Task goal: Copy nothing but the line with "J5 pin 1: Y3 -> VS" and the lines that follow it to the end of the entries below, and keep the pictures out.

((

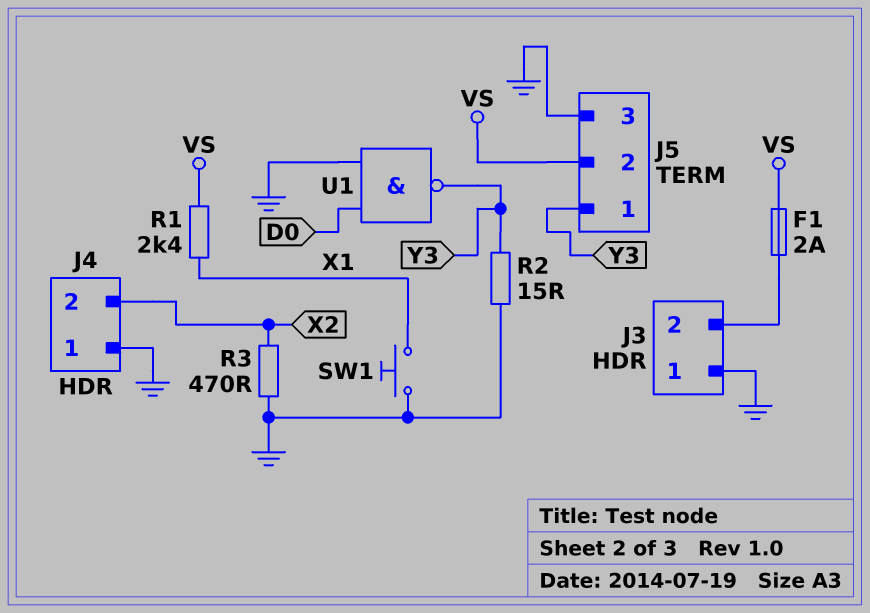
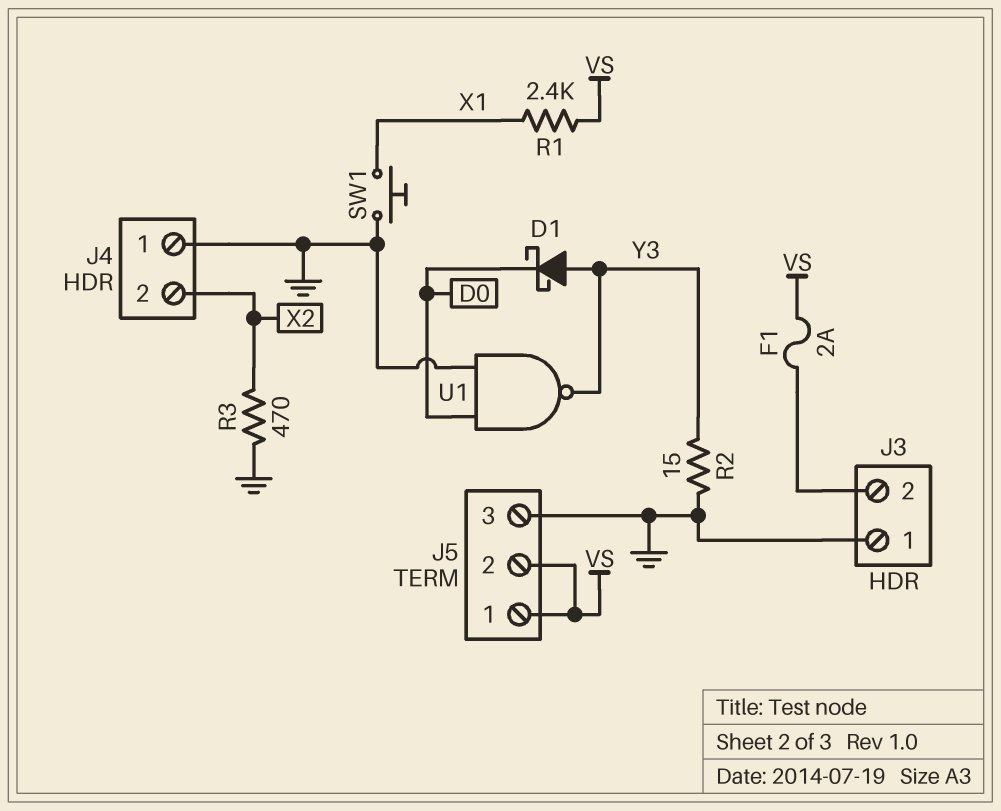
D1: none -> schottky (A Y3, K D0)
J5 pin 1: Y3 -> VS

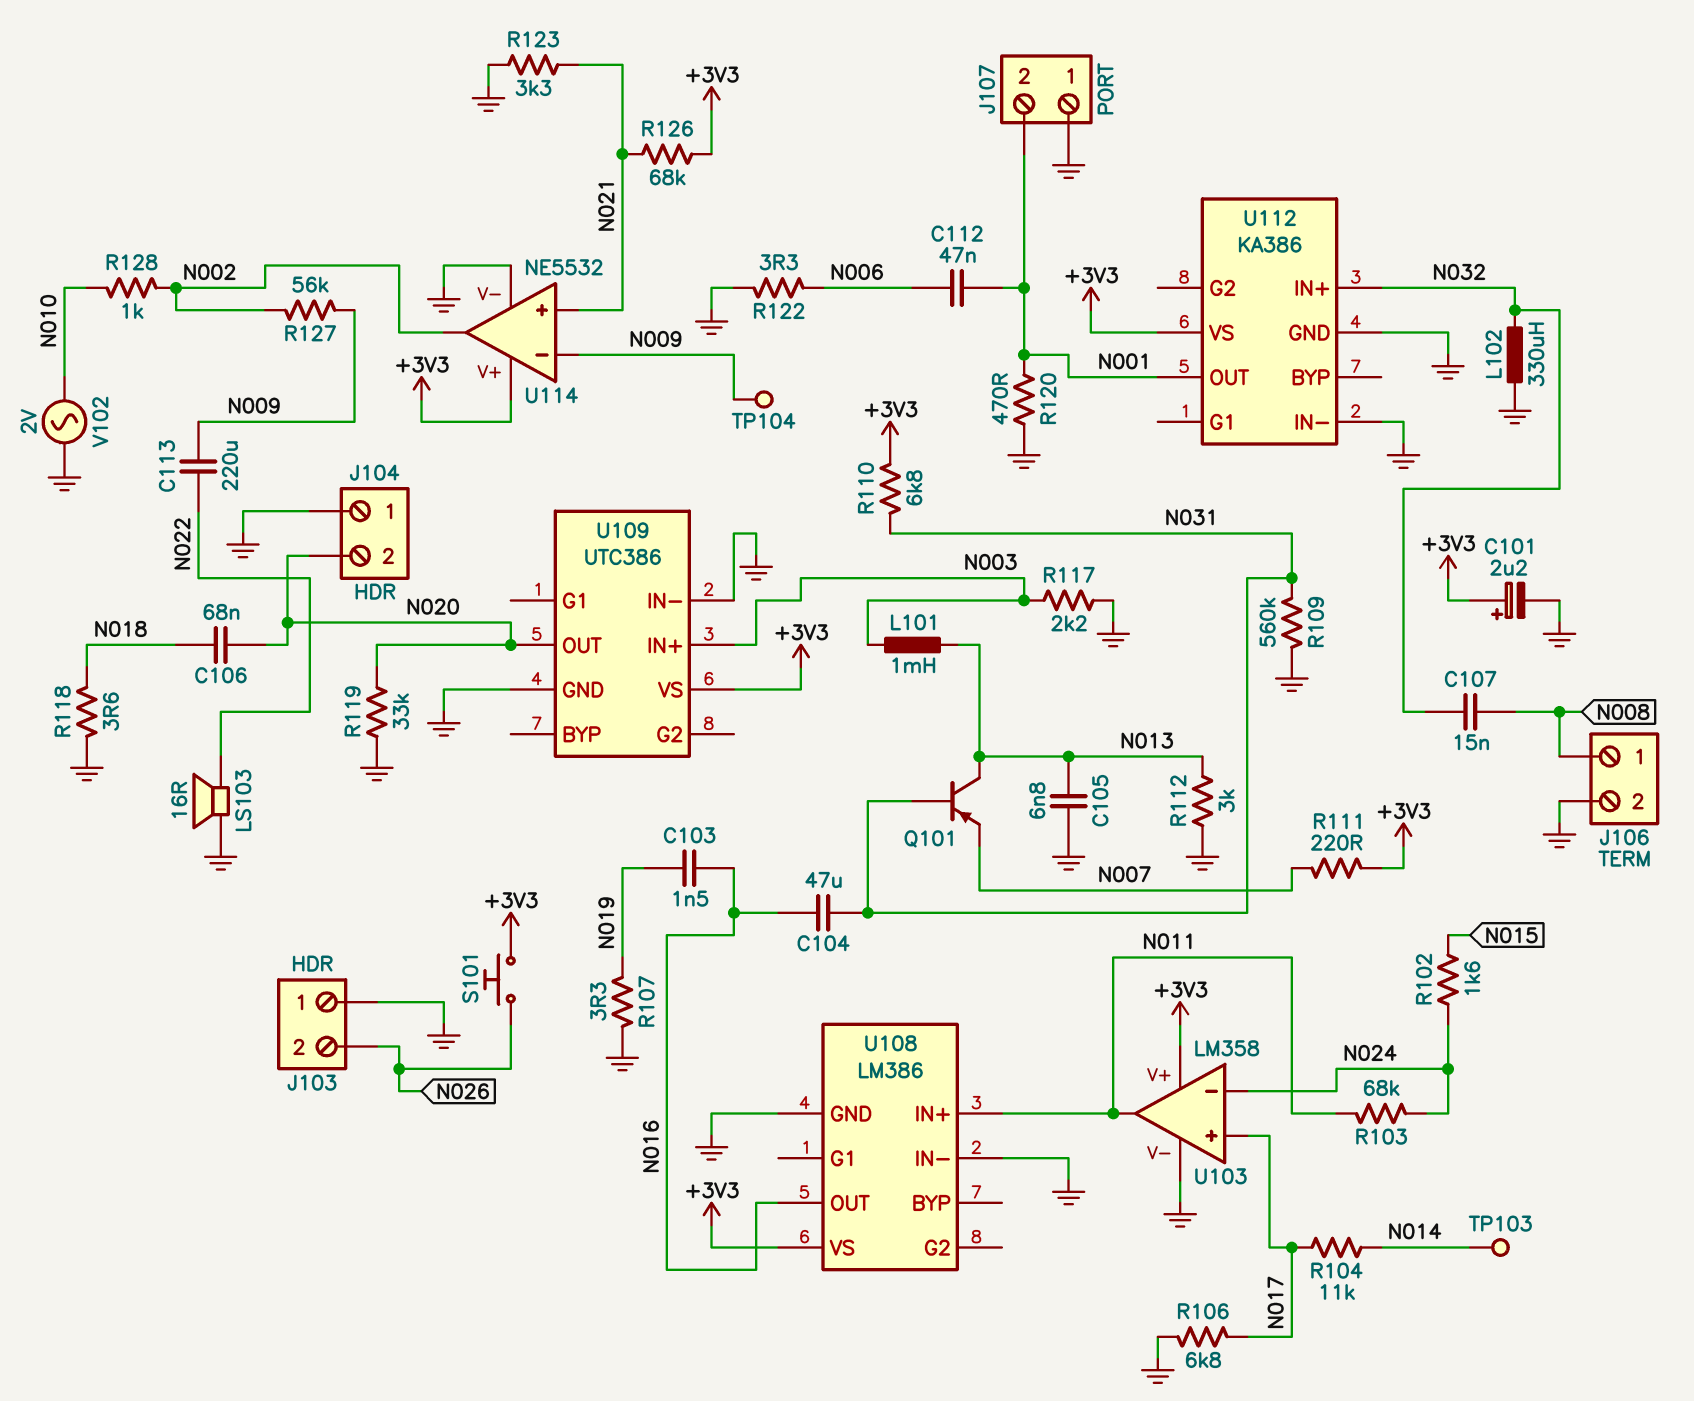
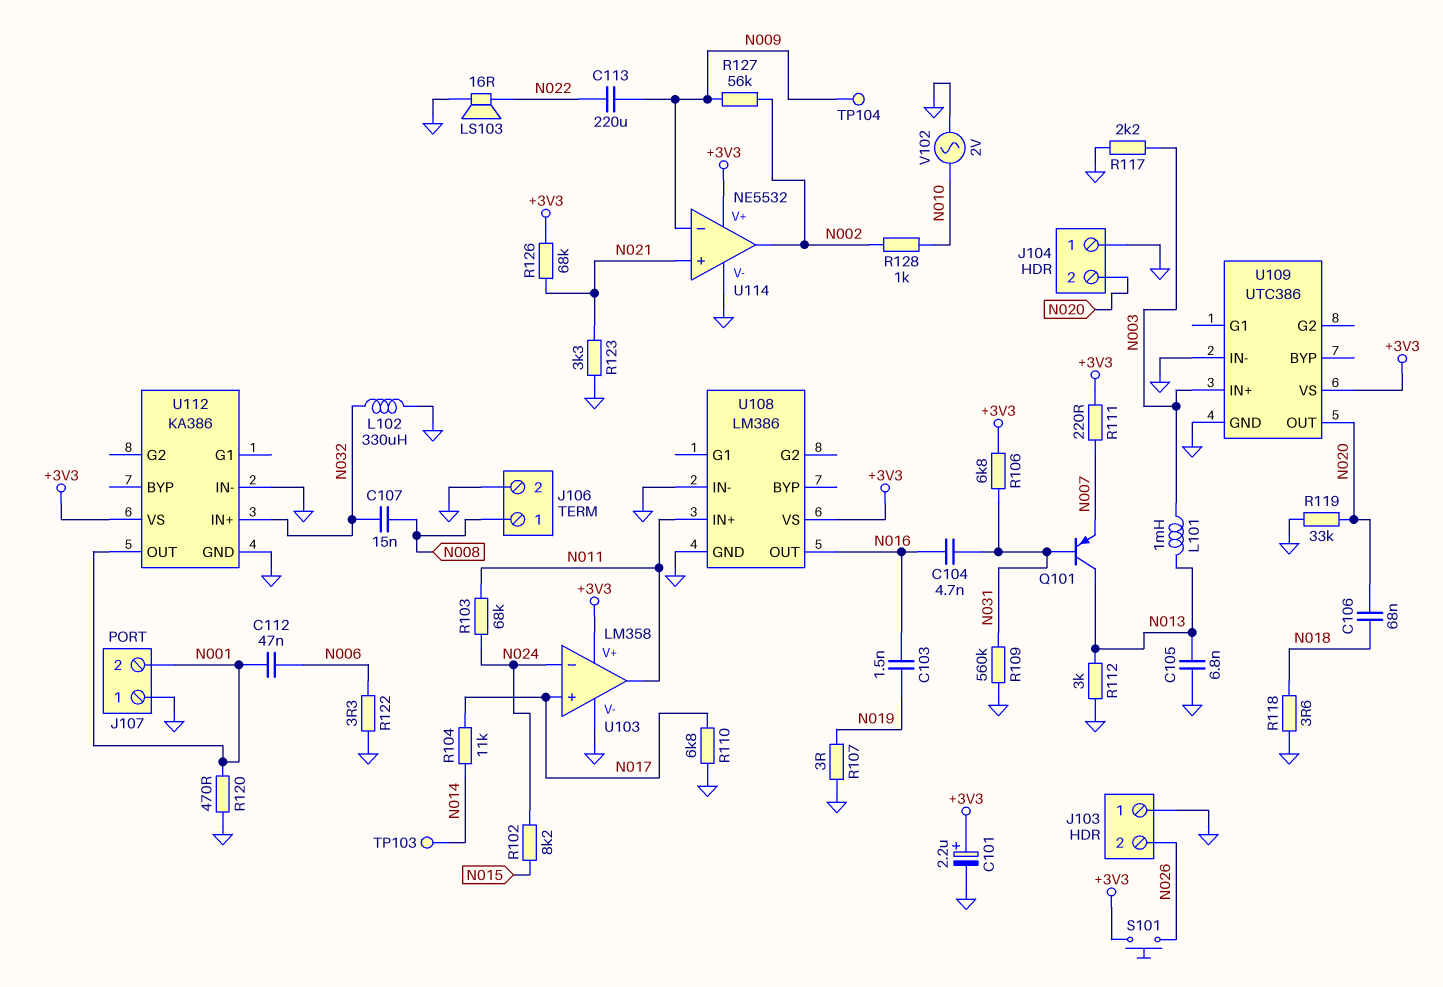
C104: 47uF (N016, N031) -> 4.7nF (N016, N031)
R102: 1.6k (N015, N024) -> 8.2k (N015, N024)
R106: 6.8k (GND, N017) -> 6.8k (+3V3, N031)
R107: 3.3 (GND, N019) -> 3 (GND, N019)
R110: 6.8k (+3V3, N031) -> 6.8k (GND, N017)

))

Response box:
J5 pin 1: Y3 -> VS

C104: 47uF (N016, N031) -> 4.7nF (N016, N031)
R102: 1.6k (N015, N024) -> 8.2k (N015, N024)
R106: 6.8k (GND, N017) -> 6.8k (+3V3, N031)
R107: 3.3 (GND, N019) -> 3 (GND, N019)
R110: 6.8k (+3V3, N031) -> 6.8k (GND, N017)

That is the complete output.